** Task to carry out **
As the answer, give every line of the records that includes the word "plus".

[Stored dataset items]
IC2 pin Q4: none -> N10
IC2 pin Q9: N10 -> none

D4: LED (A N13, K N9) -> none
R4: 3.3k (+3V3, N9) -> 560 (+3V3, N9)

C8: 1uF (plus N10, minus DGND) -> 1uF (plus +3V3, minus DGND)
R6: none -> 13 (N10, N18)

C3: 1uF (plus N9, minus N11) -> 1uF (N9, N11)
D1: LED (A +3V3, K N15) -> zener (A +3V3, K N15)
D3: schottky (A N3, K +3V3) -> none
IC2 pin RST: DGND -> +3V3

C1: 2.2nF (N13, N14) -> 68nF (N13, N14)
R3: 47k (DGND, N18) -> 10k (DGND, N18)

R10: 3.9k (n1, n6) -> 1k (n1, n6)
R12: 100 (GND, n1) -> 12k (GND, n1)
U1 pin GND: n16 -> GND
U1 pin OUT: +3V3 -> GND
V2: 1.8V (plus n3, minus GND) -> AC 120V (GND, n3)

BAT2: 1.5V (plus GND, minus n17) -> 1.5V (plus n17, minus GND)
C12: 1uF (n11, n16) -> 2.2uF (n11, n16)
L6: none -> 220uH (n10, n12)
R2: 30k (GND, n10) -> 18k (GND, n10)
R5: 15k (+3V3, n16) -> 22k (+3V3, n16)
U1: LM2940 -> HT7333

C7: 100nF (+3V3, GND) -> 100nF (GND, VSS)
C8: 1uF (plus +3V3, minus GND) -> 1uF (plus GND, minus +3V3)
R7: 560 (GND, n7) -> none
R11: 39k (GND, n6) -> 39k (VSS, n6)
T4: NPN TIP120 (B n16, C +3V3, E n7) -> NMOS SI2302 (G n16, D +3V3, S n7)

** Exercise output **
C8: 1uF (plus N10, minus DGND) -> 1uF (plus +3V3, minus DGND)
C3: 1uF (plus N9, minus N11) -> 1uF (N9, N11)
V2: 1.8V (plus n3, minus GND) -> AC 120V (GND, n3)
BAT2: 1.5V (plus GND, minus n17) -> 1.5V (plus n17, minus GND)
C8: 1uF (plus +3V3, minus GND) -> 1uF (plus GND, minus +3V3)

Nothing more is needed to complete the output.